┌──

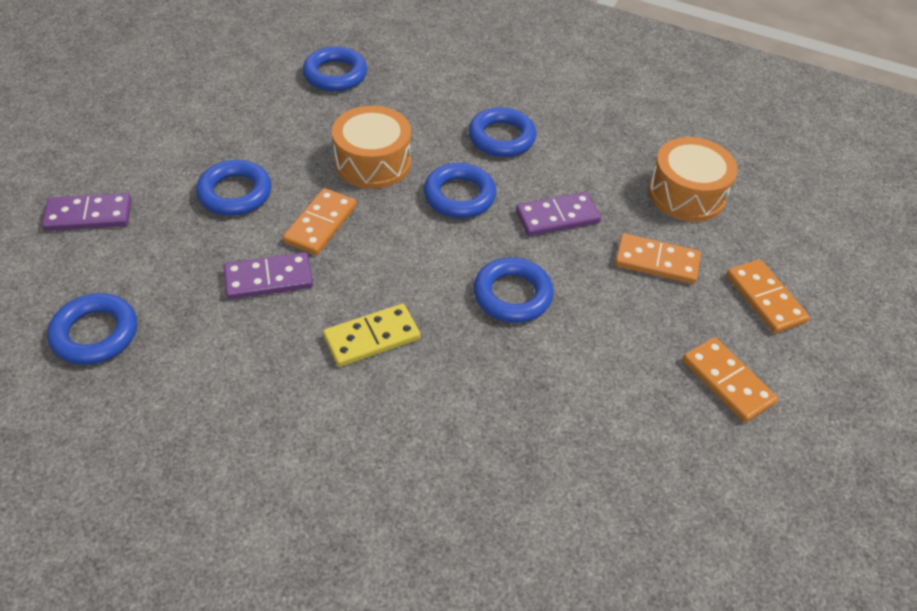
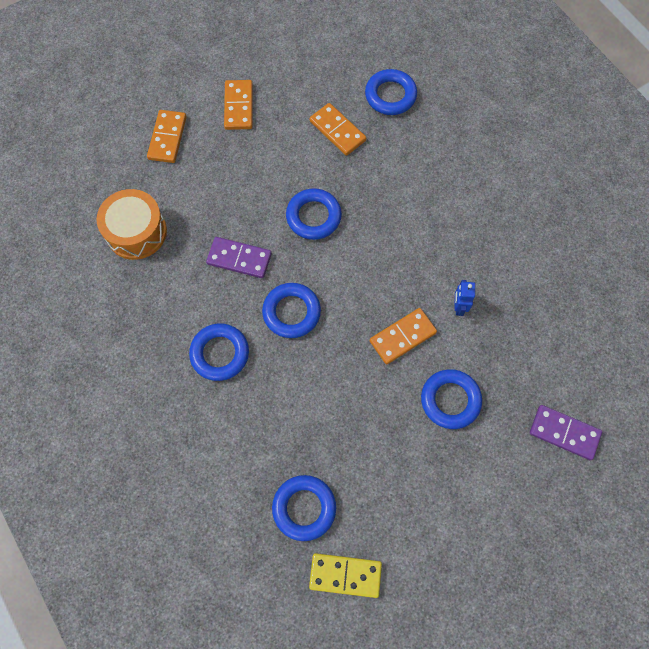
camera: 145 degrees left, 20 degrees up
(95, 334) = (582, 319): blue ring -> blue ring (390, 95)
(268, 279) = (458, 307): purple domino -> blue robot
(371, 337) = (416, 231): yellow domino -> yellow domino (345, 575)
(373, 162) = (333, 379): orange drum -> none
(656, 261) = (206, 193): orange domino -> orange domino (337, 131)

└──
┌──

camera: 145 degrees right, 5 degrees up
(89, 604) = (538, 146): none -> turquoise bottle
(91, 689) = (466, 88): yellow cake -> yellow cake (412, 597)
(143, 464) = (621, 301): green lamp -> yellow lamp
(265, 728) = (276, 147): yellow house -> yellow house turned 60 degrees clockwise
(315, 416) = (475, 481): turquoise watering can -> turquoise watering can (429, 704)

└──

» **TASK REQUIREMENTS**
From the entries, copy every line in which the word "blue" occurs.

» **SOLVED PROBLEM**
(95, 334) = (582, 319): blue ring -> blue ring (390, 95)
(268, 279) = (458, 307): purple domino -> blue robot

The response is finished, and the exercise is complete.